**** RECORDS FOR THIS EXERCISE ****

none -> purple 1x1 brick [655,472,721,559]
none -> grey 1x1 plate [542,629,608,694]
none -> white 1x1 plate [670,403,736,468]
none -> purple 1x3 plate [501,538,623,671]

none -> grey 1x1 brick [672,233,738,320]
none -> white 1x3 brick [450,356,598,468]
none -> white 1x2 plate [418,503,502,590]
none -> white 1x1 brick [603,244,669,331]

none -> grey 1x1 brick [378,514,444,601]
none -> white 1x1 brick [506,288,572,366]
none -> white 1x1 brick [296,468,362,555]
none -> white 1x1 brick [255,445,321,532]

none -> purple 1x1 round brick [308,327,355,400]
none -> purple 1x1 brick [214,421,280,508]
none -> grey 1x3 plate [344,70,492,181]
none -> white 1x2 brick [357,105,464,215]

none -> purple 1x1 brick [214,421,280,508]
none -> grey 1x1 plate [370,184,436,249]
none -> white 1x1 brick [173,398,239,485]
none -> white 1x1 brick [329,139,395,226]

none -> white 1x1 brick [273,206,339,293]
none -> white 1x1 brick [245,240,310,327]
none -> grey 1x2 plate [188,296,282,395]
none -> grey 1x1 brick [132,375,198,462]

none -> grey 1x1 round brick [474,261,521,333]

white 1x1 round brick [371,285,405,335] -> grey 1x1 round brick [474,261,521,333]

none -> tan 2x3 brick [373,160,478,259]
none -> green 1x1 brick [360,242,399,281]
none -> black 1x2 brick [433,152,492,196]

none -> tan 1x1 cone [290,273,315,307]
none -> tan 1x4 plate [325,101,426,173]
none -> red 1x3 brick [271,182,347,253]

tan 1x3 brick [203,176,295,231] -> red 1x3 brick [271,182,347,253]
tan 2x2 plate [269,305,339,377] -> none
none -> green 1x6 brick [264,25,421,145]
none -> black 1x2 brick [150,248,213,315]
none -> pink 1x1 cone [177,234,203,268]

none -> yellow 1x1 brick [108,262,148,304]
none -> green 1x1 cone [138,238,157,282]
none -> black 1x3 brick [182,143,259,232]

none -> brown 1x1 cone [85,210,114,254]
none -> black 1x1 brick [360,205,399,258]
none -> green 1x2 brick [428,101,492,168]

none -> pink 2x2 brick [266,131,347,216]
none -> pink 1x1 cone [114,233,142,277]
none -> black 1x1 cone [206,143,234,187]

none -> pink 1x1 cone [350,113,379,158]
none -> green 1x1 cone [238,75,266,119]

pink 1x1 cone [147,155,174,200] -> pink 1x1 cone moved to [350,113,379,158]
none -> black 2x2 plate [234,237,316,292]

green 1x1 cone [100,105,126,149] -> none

****

== WORK ORDER ==
Check each line of the listing above. Copy it if it holds the string "plate".

== EXERCISE RESULT ==
none -> grey 1x1 plate [542,629,608,694]
none -> white 1x1 plate [670,403,736,468]
none -> purple 1x3 plate [501,538,623,671]
none -> white 1x2 plate [418,503,502,590]
none -> grey 1x3 plate [344,70,492,181]
none -> grey 1x1 plate [370,184,436,249]
none -> grey 1x2 plate [188,296,282,395]
none -> tan 1x4 plate [325,101,426,173]
tan 2x2 plate [269,305,339,377] -> none
none -> black 2x2 plate [234,237,316,292]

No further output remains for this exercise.